-- TASK --
Nothing is needed except the lines below that run from the one with "C104: 22nF (+5V, GND) -> 150nF (+5V, GND)" through the one with "Q3: NPN 2N3904", repeated exactly.

--- SOURCE MATERIAL ---

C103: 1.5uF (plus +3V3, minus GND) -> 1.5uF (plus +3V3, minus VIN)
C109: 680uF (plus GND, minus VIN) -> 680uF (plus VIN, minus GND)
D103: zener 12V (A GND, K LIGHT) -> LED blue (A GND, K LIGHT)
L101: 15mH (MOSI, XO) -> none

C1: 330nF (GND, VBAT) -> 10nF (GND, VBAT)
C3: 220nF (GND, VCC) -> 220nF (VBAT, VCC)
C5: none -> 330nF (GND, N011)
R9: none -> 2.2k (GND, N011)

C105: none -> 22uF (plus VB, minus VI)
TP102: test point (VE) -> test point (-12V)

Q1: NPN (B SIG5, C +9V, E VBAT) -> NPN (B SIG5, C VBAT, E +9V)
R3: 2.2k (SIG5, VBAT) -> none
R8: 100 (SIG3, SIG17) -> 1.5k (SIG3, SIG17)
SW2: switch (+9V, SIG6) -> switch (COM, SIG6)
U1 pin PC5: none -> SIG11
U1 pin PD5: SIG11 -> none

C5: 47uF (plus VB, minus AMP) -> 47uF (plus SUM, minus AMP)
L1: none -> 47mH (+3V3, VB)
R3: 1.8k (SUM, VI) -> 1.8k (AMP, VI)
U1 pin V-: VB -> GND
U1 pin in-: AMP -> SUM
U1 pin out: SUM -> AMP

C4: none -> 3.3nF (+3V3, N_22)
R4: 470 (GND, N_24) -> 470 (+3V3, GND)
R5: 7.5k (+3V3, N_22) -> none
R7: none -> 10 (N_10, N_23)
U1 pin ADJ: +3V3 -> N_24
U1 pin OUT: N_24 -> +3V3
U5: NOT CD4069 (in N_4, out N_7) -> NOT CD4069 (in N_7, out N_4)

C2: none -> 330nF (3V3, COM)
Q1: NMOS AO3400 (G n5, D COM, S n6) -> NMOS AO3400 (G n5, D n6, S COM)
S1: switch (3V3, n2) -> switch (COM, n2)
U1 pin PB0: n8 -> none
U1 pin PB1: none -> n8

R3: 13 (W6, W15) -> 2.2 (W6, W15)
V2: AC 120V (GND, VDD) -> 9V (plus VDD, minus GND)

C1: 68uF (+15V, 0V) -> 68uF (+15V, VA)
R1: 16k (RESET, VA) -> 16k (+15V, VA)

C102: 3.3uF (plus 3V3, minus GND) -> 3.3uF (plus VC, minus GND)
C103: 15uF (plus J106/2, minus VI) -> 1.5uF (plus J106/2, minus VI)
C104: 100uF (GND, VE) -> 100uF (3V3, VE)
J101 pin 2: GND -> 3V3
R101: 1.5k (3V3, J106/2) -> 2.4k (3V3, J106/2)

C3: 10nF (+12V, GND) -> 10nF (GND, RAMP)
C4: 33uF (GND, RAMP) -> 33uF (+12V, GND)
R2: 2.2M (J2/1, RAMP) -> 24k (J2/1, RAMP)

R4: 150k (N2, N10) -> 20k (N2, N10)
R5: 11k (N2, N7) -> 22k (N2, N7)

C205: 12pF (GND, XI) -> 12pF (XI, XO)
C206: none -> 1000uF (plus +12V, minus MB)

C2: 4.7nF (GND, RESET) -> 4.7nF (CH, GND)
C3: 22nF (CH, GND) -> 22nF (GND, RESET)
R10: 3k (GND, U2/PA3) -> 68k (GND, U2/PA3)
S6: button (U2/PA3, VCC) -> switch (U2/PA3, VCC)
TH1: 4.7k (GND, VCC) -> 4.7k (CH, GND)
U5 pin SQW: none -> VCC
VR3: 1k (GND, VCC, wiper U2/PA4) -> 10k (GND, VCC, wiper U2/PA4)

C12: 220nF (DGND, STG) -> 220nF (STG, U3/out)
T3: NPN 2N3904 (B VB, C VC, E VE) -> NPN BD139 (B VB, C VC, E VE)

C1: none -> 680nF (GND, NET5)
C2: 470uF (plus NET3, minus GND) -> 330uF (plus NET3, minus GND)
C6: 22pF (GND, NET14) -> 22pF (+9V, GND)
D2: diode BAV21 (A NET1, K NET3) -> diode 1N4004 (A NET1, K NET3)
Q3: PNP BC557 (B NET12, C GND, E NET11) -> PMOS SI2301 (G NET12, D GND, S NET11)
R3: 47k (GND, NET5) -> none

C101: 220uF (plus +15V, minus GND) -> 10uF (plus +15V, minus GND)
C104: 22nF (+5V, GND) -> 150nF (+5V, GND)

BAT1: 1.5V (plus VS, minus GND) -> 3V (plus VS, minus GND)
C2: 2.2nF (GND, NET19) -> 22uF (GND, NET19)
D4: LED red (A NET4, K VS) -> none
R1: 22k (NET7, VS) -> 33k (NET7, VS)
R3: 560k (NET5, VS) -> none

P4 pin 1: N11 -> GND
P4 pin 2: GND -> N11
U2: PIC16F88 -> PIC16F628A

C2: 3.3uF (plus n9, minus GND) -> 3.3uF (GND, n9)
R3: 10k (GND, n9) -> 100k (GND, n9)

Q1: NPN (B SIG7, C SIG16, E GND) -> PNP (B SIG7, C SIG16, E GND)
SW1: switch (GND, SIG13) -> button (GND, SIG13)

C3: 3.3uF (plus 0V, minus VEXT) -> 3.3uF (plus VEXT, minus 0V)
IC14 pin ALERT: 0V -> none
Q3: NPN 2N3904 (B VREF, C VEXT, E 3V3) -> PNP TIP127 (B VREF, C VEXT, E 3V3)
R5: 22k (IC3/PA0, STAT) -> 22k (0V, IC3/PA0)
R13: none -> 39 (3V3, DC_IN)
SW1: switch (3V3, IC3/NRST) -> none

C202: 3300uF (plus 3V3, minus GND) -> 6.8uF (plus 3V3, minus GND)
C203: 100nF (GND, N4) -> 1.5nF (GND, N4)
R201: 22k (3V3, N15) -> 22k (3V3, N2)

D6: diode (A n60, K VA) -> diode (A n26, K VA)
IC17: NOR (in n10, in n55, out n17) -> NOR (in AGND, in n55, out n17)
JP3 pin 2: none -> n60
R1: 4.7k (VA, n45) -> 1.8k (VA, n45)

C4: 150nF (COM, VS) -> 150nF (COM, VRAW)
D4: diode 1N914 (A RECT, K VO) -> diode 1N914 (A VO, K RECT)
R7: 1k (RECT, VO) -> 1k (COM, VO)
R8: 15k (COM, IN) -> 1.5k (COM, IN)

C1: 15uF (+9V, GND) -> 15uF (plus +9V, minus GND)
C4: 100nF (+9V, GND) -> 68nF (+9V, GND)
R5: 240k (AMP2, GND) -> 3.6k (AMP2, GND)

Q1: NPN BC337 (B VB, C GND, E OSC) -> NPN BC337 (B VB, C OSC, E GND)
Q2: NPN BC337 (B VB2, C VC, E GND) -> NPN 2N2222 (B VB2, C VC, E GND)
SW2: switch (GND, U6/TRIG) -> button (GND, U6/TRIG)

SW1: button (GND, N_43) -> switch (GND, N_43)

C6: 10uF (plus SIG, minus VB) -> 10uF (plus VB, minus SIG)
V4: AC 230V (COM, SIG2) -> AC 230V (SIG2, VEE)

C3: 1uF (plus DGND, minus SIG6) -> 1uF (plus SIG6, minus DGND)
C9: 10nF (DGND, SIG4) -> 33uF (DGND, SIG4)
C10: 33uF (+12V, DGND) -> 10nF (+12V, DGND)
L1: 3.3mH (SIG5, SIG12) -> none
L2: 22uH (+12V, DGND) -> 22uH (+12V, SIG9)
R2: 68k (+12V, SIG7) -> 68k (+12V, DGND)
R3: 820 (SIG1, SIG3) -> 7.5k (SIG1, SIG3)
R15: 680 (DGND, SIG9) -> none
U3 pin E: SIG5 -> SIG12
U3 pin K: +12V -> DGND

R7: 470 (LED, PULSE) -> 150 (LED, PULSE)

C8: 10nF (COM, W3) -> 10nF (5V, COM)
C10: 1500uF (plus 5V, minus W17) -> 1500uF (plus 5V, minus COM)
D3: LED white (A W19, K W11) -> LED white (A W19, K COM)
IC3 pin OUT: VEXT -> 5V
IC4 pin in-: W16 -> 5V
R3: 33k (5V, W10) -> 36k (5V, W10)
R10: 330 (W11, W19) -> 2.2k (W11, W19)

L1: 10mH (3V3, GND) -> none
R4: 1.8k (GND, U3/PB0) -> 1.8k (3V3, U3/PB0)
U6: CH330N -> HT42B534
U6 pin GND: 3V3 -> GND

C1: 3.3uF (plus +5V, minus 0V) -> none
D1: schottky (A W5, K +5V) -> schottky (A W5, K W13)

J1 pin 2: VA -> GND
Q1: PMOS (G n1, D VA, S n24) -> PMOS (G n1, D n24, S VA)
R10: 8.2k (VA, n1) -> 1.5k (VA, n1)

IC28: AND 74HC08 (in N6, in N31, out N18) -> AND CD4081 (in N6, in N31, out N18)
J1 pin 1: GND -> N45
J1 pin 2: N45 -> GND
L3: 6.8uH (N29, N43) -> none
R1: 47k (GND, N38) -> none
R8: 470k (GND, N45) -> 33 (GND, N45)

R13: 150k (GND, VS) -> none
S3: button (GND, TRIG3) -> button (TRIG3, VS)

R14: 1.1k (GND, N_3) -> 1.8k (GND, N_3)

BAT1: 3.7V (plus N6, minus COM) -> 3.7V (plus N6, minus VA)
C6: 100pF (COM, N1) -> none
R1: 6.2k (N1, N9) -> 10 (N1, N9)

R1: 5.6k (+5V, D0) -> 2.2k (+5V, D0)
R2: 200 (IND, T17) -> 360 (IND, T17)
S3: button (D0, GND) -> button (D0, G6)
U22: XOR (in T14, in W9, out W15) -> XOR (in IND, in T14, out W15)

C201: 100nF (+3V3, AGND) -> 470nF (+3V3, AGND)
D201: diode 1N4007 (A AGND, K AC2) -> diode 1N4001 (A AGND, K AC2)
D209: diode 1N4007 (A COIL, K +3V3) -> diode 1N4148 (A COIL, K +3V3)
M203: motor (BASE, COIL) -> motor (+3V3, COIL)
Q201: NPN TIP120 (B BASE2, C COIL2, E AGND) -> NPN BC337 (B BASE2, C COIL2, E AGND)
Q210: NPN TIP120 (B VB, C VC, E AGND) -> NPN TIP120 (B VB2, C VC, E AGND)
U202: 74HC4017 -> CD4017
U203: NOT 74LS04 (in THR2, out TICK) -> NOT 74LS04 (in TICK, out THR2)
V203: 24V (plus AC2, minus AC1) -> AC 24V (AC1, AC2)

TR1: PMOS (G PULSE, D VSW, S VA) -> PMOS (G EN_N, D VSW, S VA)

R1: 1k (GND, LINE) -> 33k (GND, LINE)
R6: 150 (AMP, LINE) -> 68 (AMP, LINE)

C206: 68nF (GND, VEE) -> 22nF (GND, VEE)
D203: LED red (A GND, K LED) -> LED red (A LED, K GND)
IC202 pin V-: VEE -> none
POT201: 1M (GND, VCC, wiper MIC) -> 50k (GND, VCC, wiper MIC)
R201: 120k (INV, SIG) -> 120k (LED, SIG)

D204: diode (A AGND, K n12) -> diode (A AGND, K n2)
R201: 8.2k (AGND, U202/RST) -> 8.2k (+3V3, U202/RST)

---

-- RESULT --
C104: 22nF (+5V, GND) -> 150nF (+5V, GND)

BAT1: 1.5V (plus VS, minus GND) -> 3V (plus VS, minus GND)
C2: 2.2nF (GND, NET19) -> 22uF (GND, NET19)
D4: LED red (A NET4, K VS) -> none
R1: 22k (NET7, VS) -> 33k (NET7, VS)
R3: 560k (NET5, VS) -> none

P4 pin 1: N11 -> GND
P4 pin 2: GND -> N11
U2: PIC16F88 -> PIC16F628A

C2: 3.3uF (plus n9, minus GND) -> 3.3uF (GND, n9)
R3: 10k (GND, n9) -> 100k (GND, n9)

Q1: NPN (B SIG7, C SIG16, E GND) -> PNP (B SIG7, C SIG16, E GND)
SW1: switch (GND, SIG13) -> button (GND, SIG13)

C3: 3.3uF (plus 0V, minus VEXT) -> 3.3uF (plus VEXT, minus 0V)
IC14 pin ALERT: 0V -> none
Q3: NPN 2N3904 (B VREF, C VEXT, E 3V3) -> PNP TIP127 (B VREF, C VEXT, E 3V3)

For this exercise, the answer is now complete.